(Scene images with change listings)

┌────────

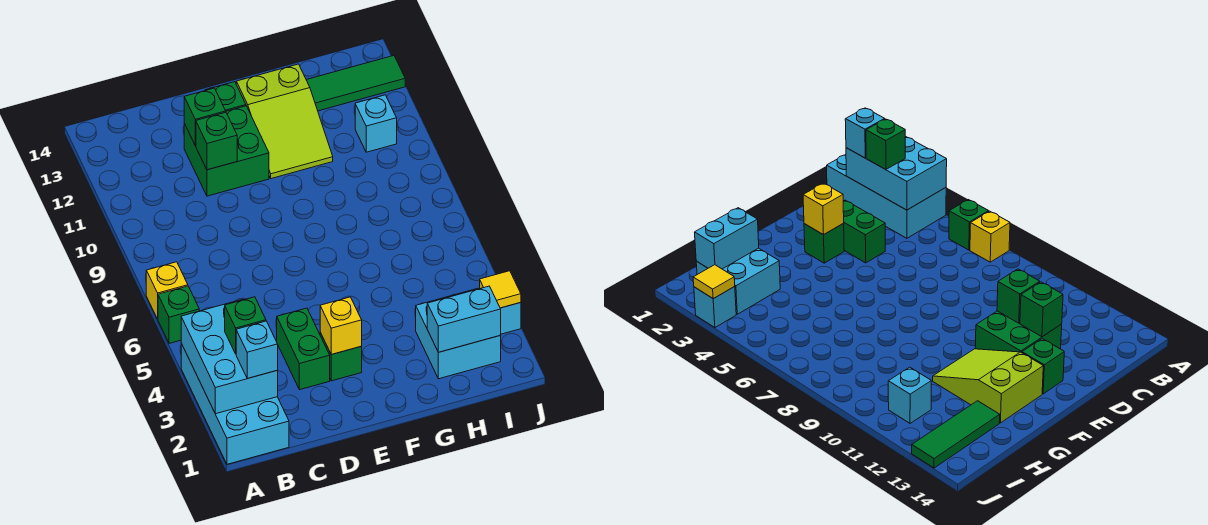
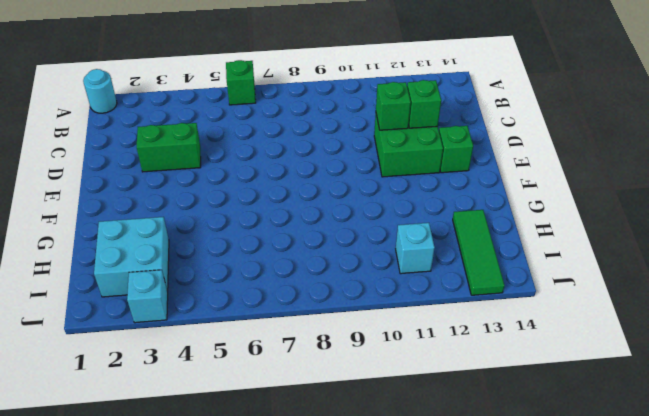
cyan round brick A1 level 1 -> cyan brick A1:B4 level 1
none -> yellow brick A7 level 1
none -> green brick E3 level 1
none -> lime slope F11:G13 level 1 top 13

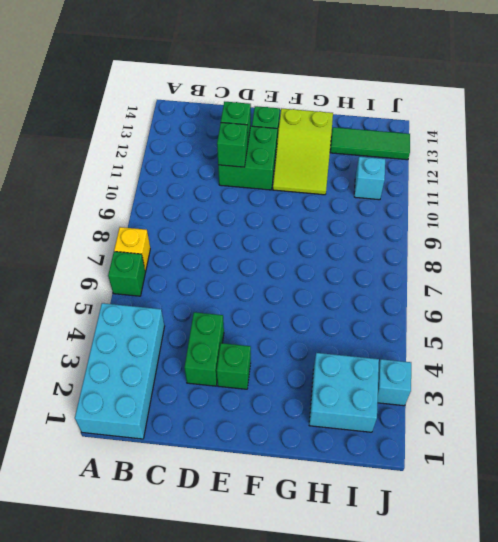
none -> cyan brick A2:B4 level 2
none -> yellow brick E3 level 2
none -> cyan brick H2:I2 level 2

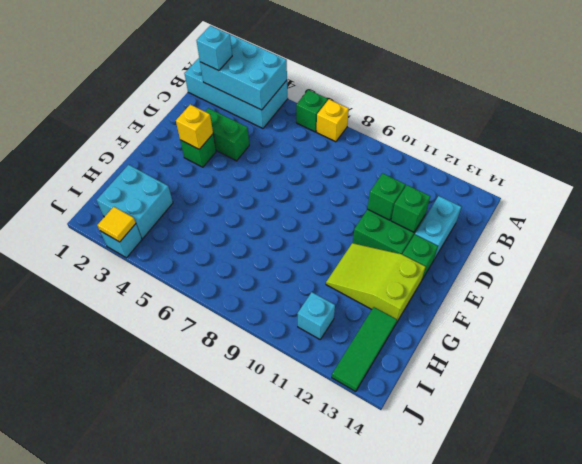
cyan brick C13:D13 level 1 -> cyan brick H2:I2 level 2
none -> green brick B3 level 3

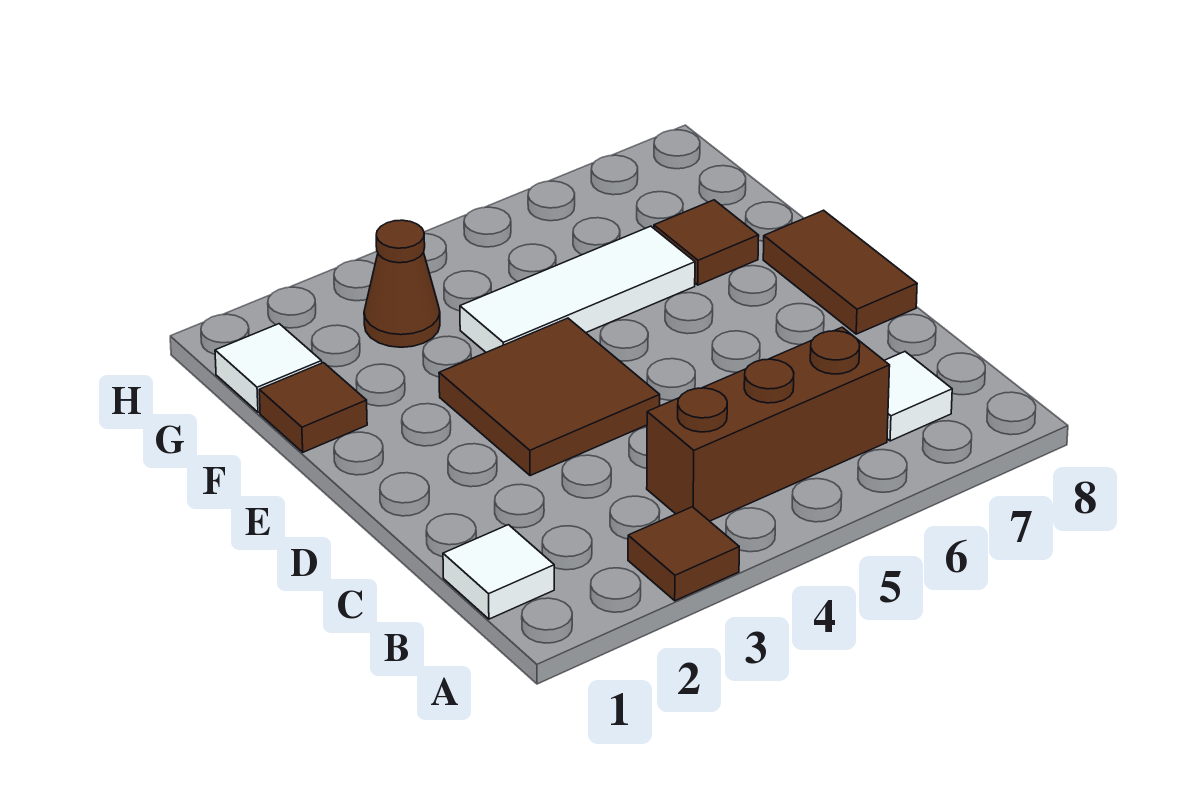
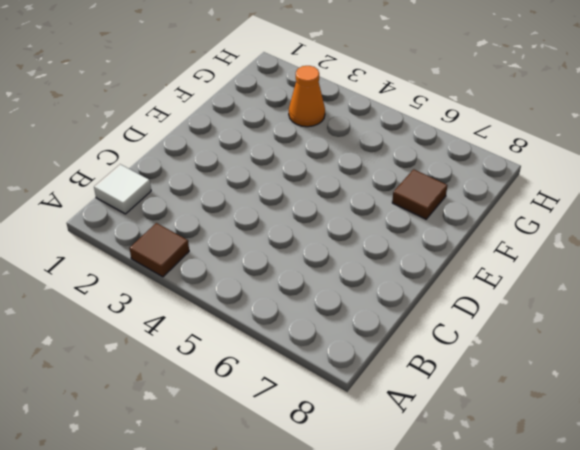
orange cone G3 level 1 -> brown cone G3 level 1
none -> brown brick B4:B6 level 1
none -> white tile B7 level 1

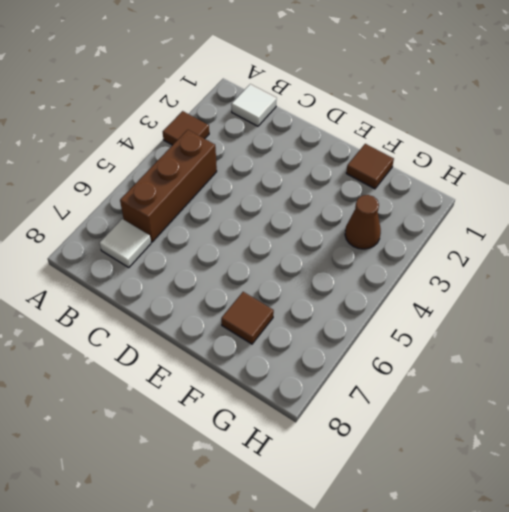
none -> brown tile D3:E4 level 1
none -> brown tile D8:E8 level 1

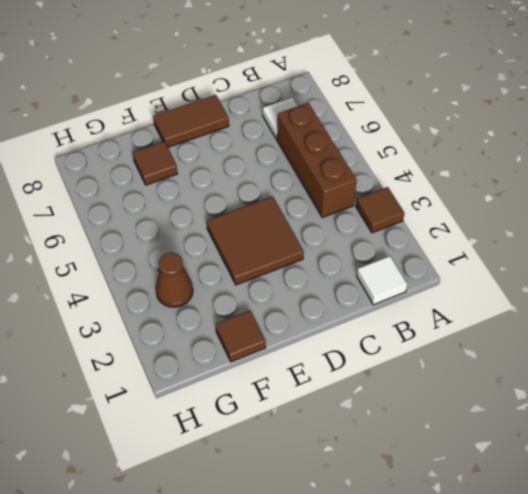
none -> white tile F4:F6 level 1
none -> white tile G1 level 1

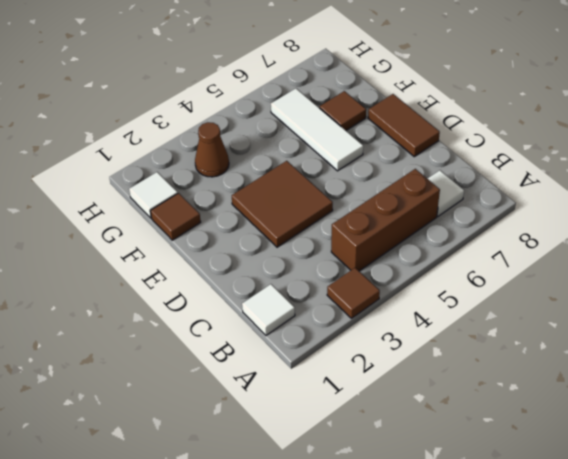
white tile E6:G6 level 1 -> white tile F4:F6 level 1

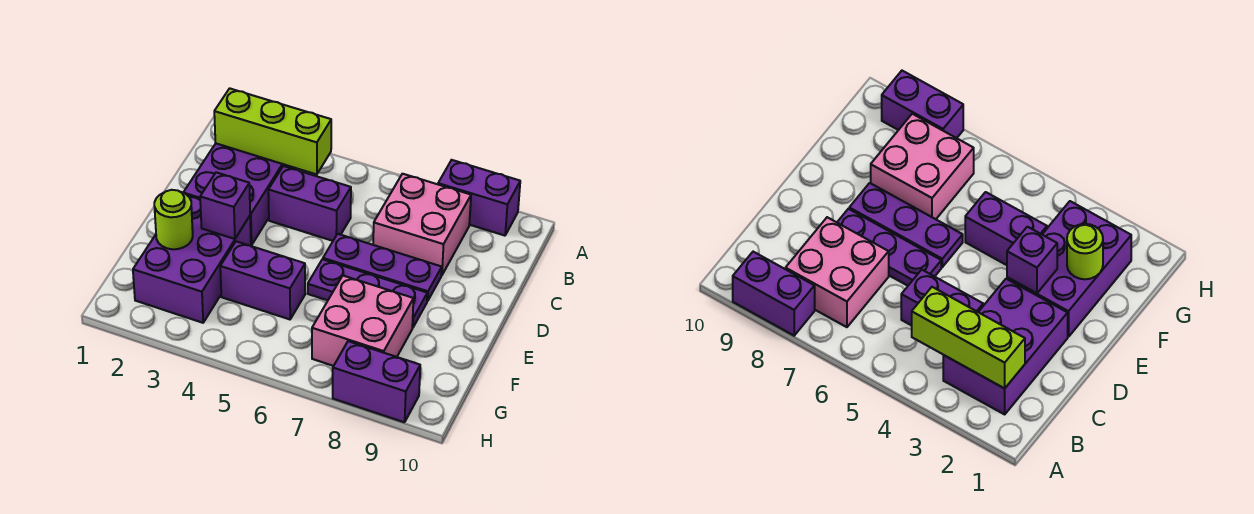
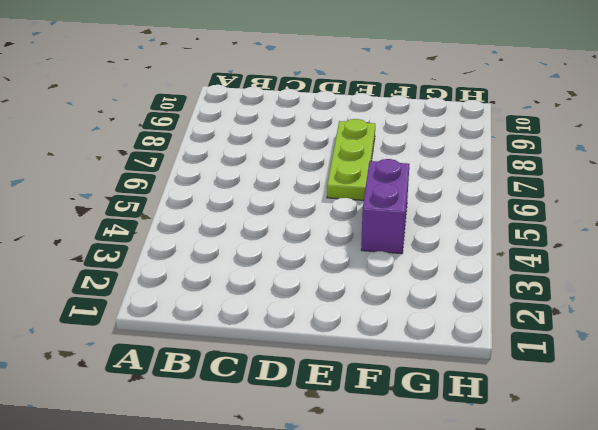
lime plate E6:E8 level 1 -> purple plate E6:E8 level 1
none -> purple brick A8:A9 level 1
none -> purple brick B2:D3 level 1
none -> pink brick B7:C8 level 1

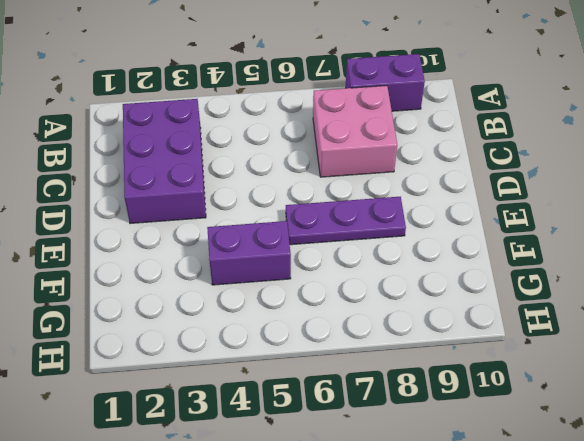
none -> purple brick C4:C5 level 1
none -> purple plate D6:D8 level 1
none -> purple brick E2:G3 level 1

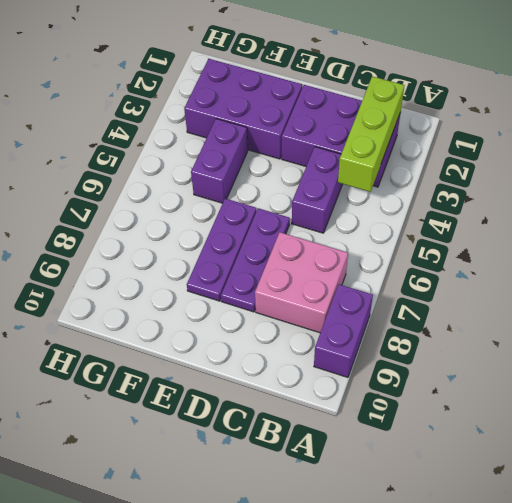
none -> pink brick F7:G8 level 1
none -> purple brick H8:H9 level 1
none -> purple brick E3 level 2

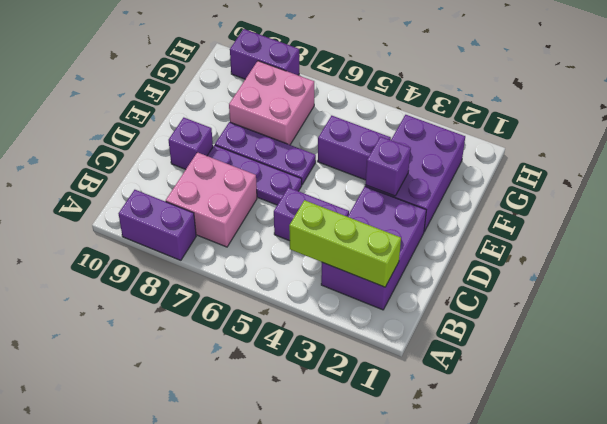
purple brick D9 level 1 -> none
none -> lime round brick F2 level 2

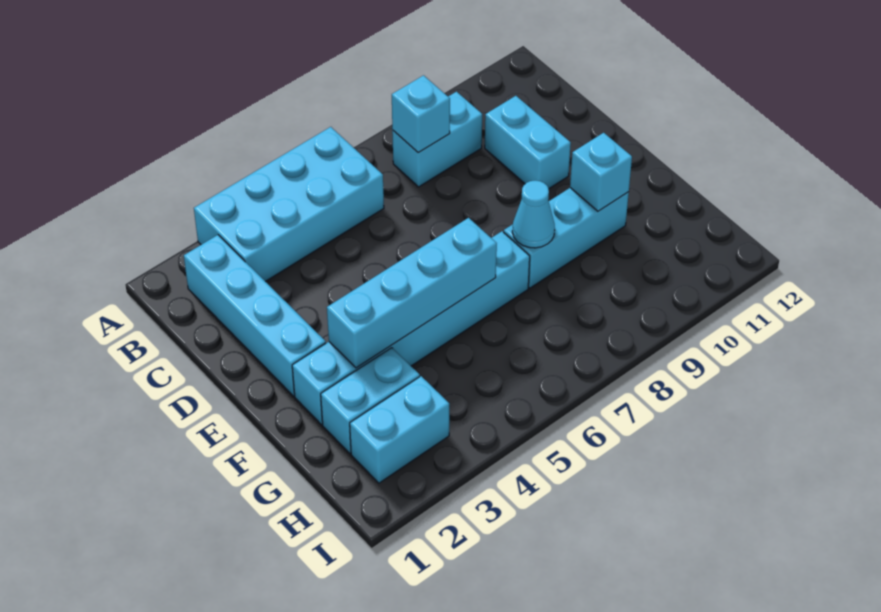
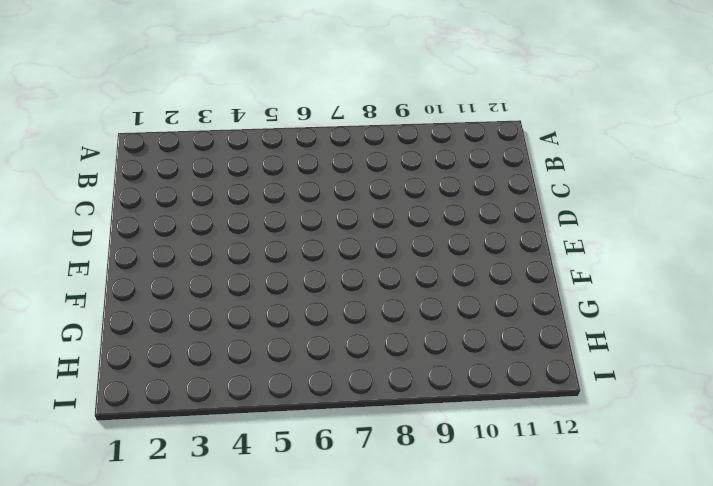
none -> cyan brick A3:B6 level 1
none -> cyan brick B2:E2 level 1
none -> cyan brick B8:B9 level 1

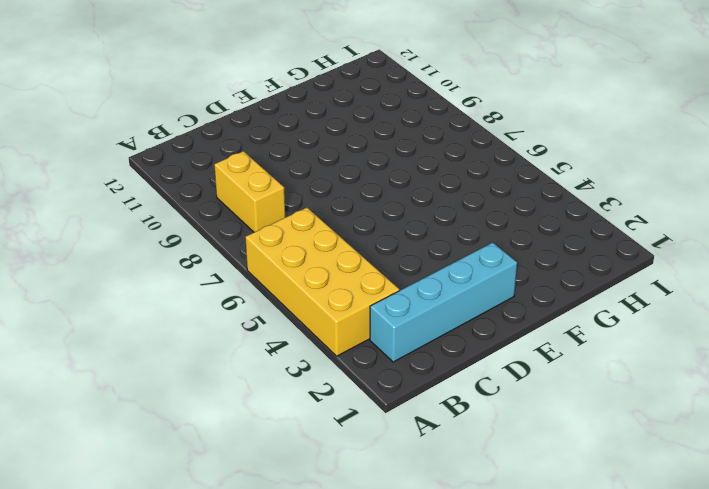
yellow brick A3:B6 level 1 -> cyan brick A3:B6 level 1
yellow brick B8:B9 level 1 -> cyan brick B8:B9 level 1
none -> cyan brick C10:D10 level 1
none -> cyan brick F2:F7 level 1
none -> cyan brick F8:F10 level 1

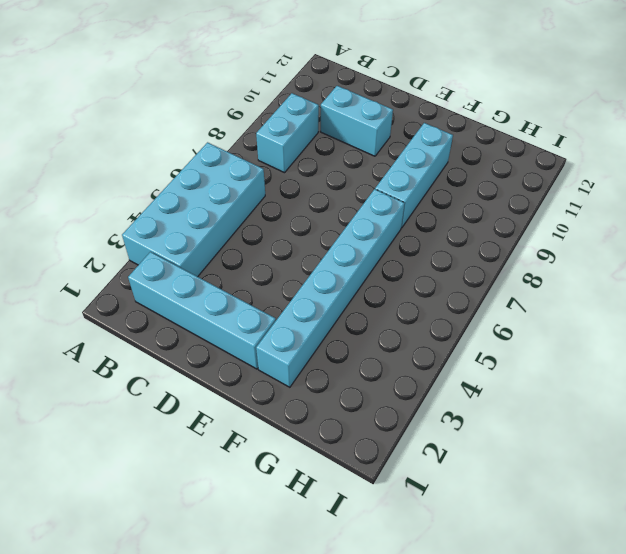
none -> cyan brick G2:G3 level 1
none -> cyan brick H2:H3 level 1
none -> cyan brick B8 level 2

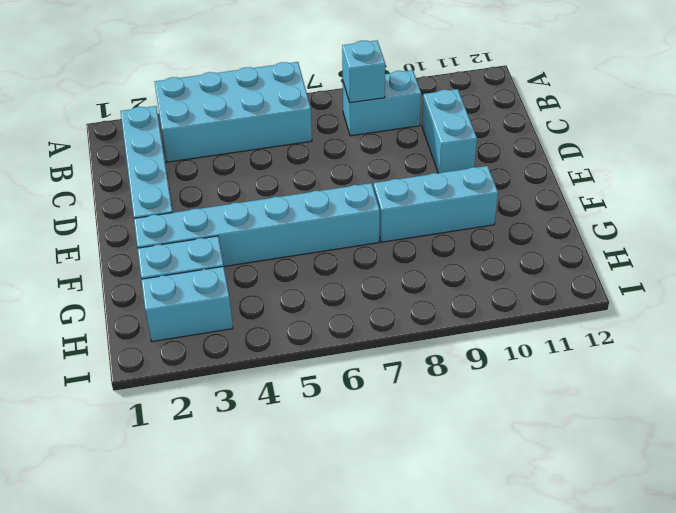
none -> cyan brick F3:F6 level 2
none -> cyan cone F8 level 2
none -> cyan brick F10 level 2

└────────

YOUR GOAL: Reproduce the lines above letter for letter. The pictures stay behind.

RESPONSE TO THIS EXERCISE:
cyan round brick A1 level 1 -> cyan brick A1:B4 level 1
none -> yellow brick A7 level 1
none -> green brick E3 level 1
none -> lime slope F11:G13 level 1 top 13

none -> cyan brick A2:B4 level 2
none -> yellow brick E3 level 2
none -> cyan brick H2:I2 level 2

cyan brick C13:D13 level 1 -> cyan brick H2:I2 level 2
none -> green brick B3 level 3

orange cone G3 level 1 -> brown cone G3 level 1
none -> brown brick B4:B6 level 1
none -> white tile B7 level 1

none -> brown tile D3:E4 level 1
none -> brown tile D8:E8 level 1

none -> white tile F4:F6 level 1
none -> white tile G1 level 1

white tile E6:G6 level 1 -> white tile F4:F6 level 1

lime plate E6:E8 level 1 -> purple plate E6:E8 level 1
none -> purple brick A8:A9 level 1
none -> purple brick B2:D3 level 1
none -> pink brick B7:C8 level 1

none -> purple brick C4:C5 level 1
none -> purple plate D6:D8 level 1
none -> purple brick E2:G3 level 1

none -> pink brick F7:G8 level 1
none -> purple brick H8:H9 level 1
none -> purple brick E3 level 2

purple brick D9 level 1 -> none
none -> lime round brick F2 level 2

none -> cyan brick A3:B6 level 1
none -> cyan brick B2:E2 level 1
none -> cyan brick B8:B9 level 1

yellow brick A3:B6 level 1 -> cyan brick A3:B6 level 1
yellow brick B8:B9 level 1 -> cyan brick B8:B9 level 1
none -> cyan brick C10:D10 level 1
none -> cyan brick F2:F7 level 1
none -> cyan brick F8:F10 level 1

none -> cyan brick G2:G3 level 1
none -> cyan brick H2:H3 level 1
none -> cyan brick B8 level 2

none -> cyan brick F3:F6 level 2
none -> cyan cone F8 level 2
none -> cyan brick F10 level 2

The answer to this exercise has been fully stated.